◆ REQUIREMENT
Output the entries below word for word, stopping once the line containing "red diamond: moved 4 px left" is done, and omit each picture.

◆ DATA TO USE

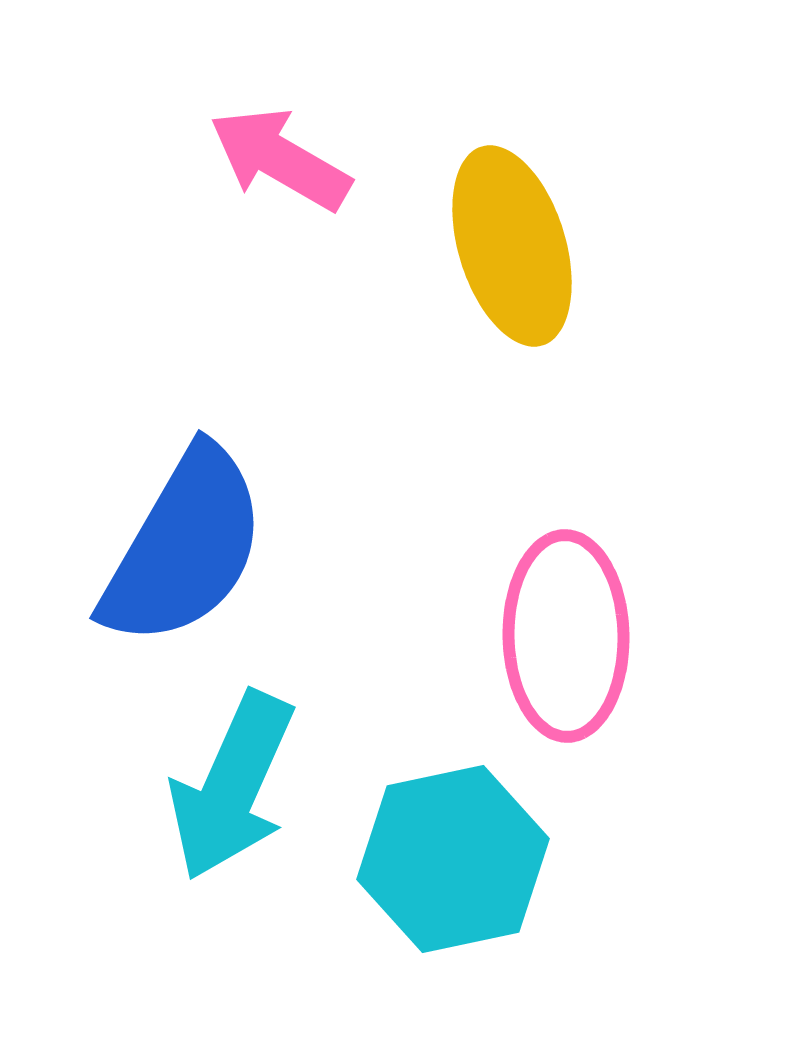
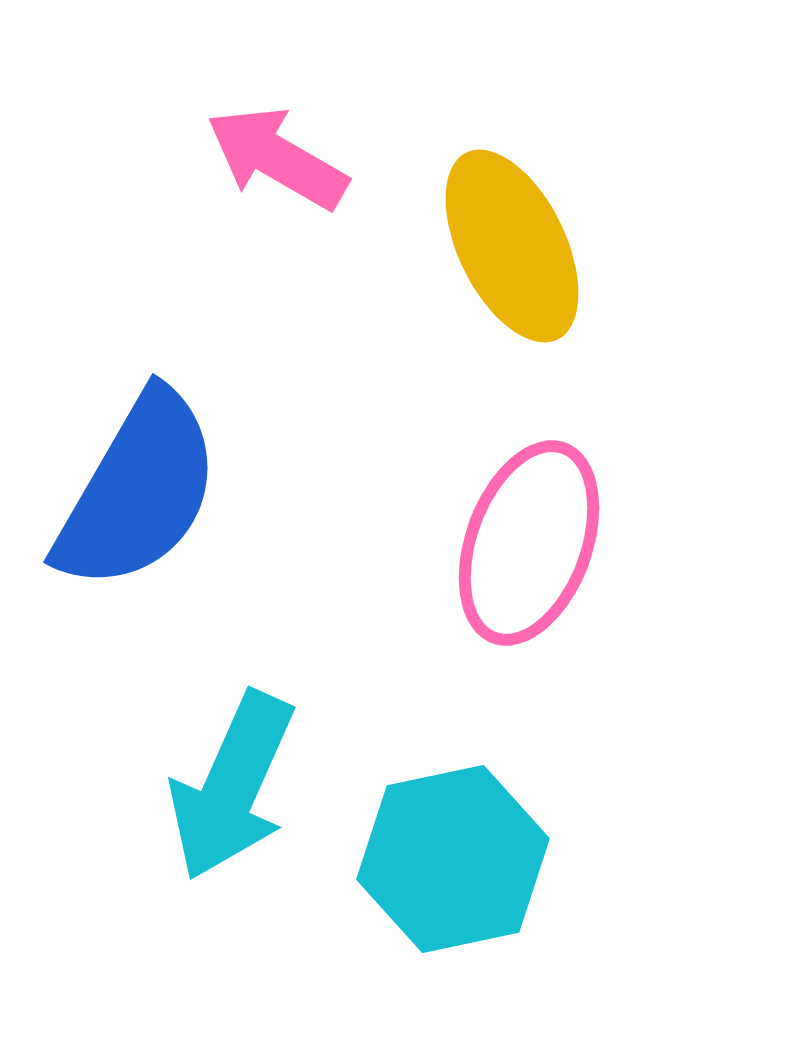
pink arrow: moved 3 px left, 1 px up
yellow ellipse: rotated 9 degrees counterclockwise
blue semicircle: moved 46 px left, 56 px up
pink ellipse: moved 37 px left, 93 px up; rotated 21 degrees clockwise
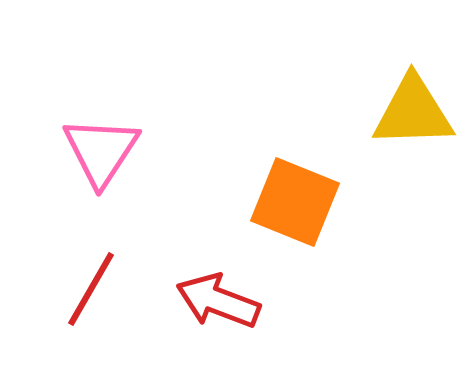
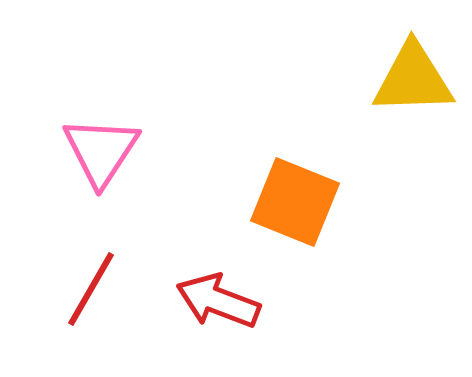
yellow triangle: moved 33 px up
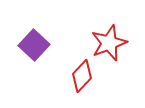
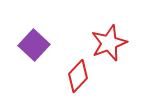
red diamond: moved 4 px left
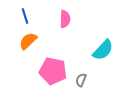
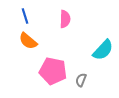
orange semicircle: rotated 96 degrees counterclockwise
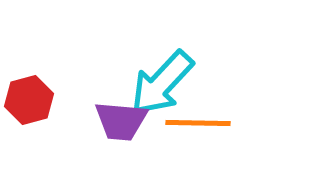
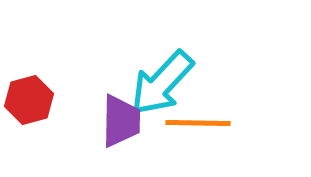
purple trapezoid: rotated 94 degrees counterclockwise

◆ YOUR RESPONSE
pink arrow: moved 3 px left, 1 px up
yellow ellipse: rotated 9 degrees counterclockwise
blue semicircle: moved 46 px left, 56 px up
pink ellipse: moved 37 px left, 93 px up; rotated 21 degrees clockwise
yellow triangle: moved 33 px up
red diamond: moved 4 px left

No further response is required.